Records
# # # # # # #

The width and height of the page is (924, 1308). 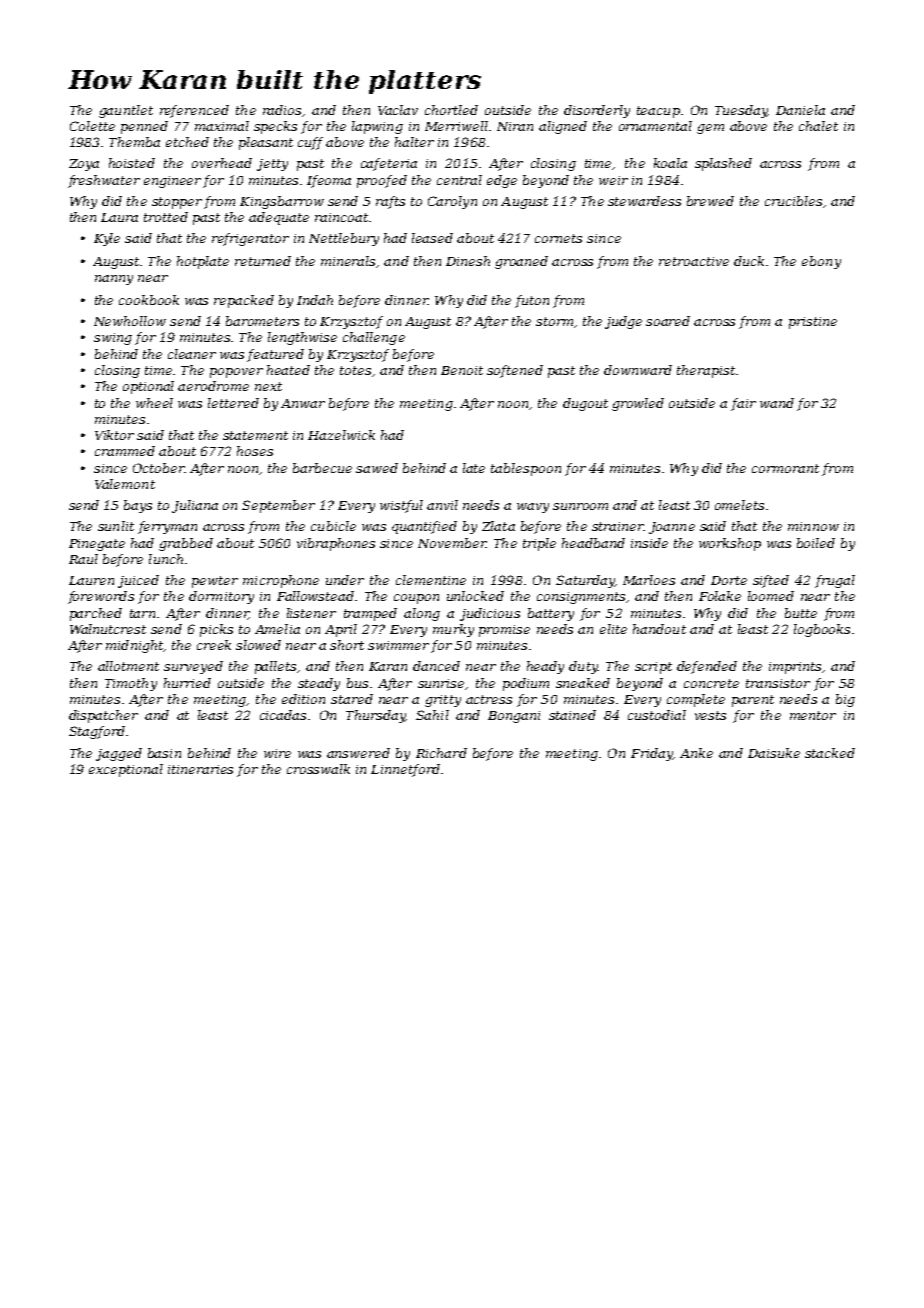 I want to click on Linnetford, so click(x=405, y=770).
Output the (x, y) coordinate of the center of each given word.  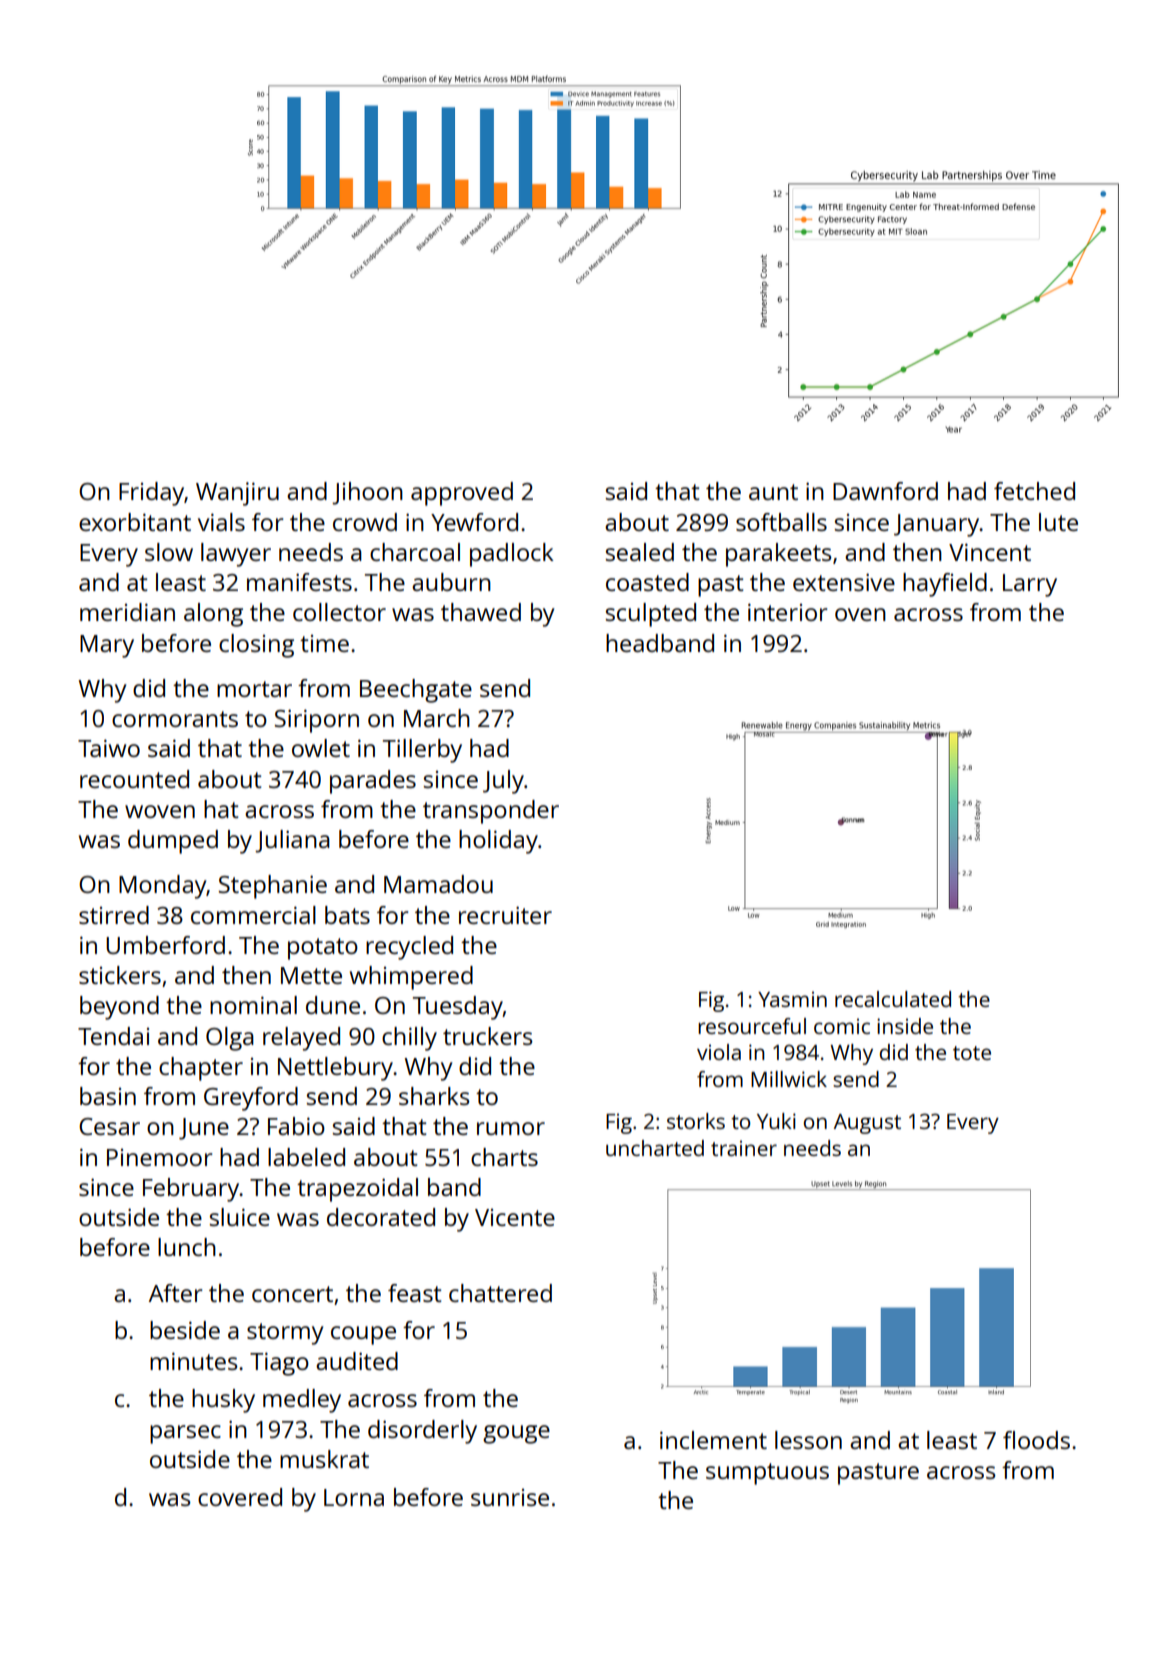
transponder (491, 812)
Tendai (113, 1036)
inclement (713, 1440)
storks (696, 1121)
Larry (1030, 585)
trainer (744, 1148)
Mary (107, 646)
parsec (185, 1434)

# # # # # # #

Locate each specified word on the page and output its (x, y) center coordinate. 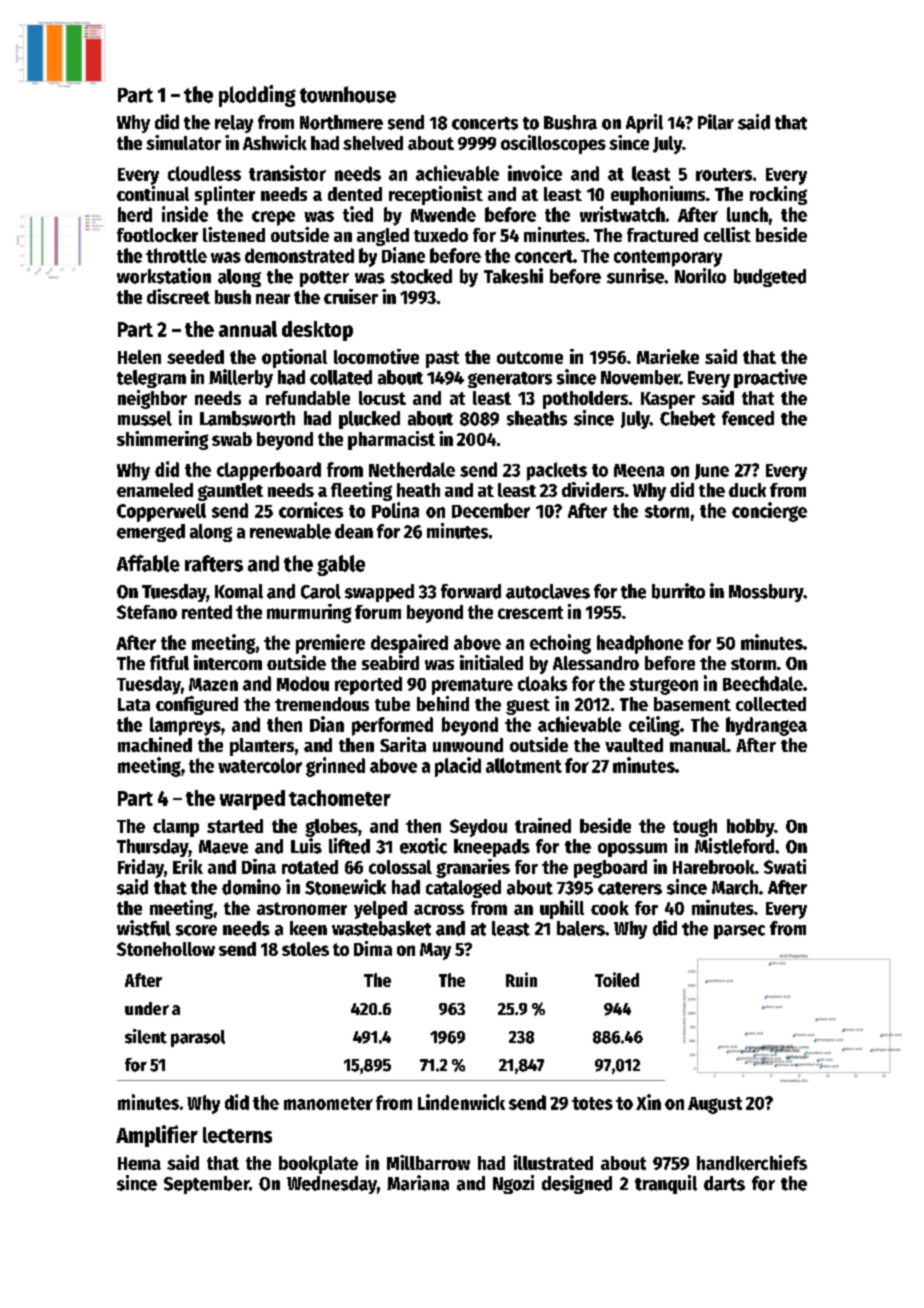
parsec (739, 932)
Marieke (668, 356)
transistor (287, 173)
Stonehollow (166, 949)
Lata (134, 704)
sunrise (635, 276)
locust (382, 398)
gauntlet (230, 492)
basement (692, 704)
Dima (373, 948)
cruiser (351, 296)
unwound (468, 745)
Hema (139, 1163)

# # # # # # #

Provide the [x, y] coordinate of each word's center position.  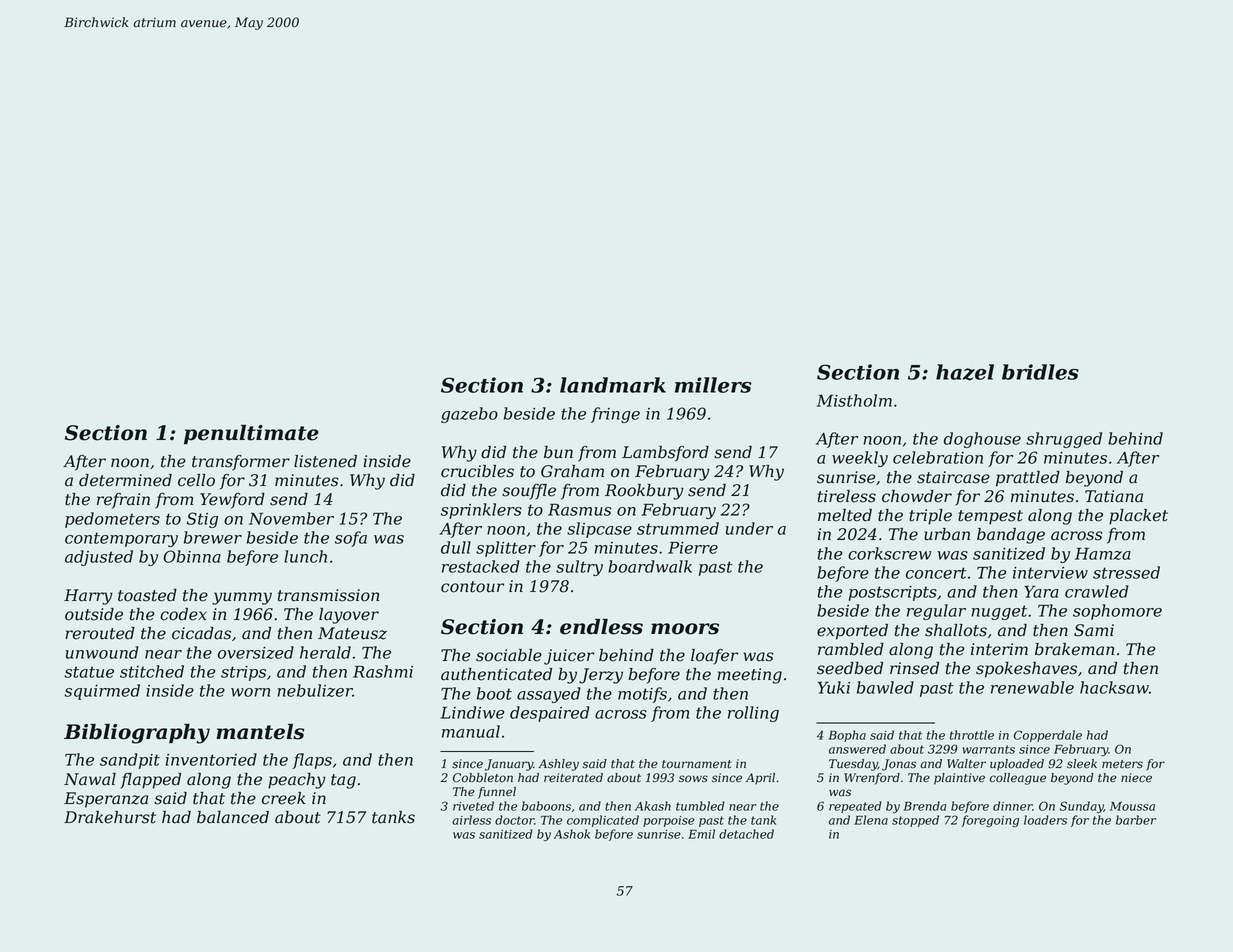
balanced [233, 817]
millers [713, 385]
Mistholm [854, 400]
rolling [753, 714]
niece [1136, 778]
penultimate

# # # # # # #

Written exercise » Arrange the material from the line with "transistor (287, 173)" up to and including the line with "Hema (139, 1163)" as a two-column CSV with the columns input and output, one row per entry. Put each field in quotation marks and replace any line breaks with spaces.

Reply to the task »
input,output
"transistor","(287, 173)"
"Stonehollow","(166, 949)"
"Lata","(134, 704)"
"sunrise","(635, 276)"
"locust","(382, 398)"
"gauntlet","(230, 492)"
"basement","(692, 704)"
"Dima","(373, 948)"
"cruiser","(351, 296)"
"unwound","(468, 745)"
"Hema","(139, 1163)"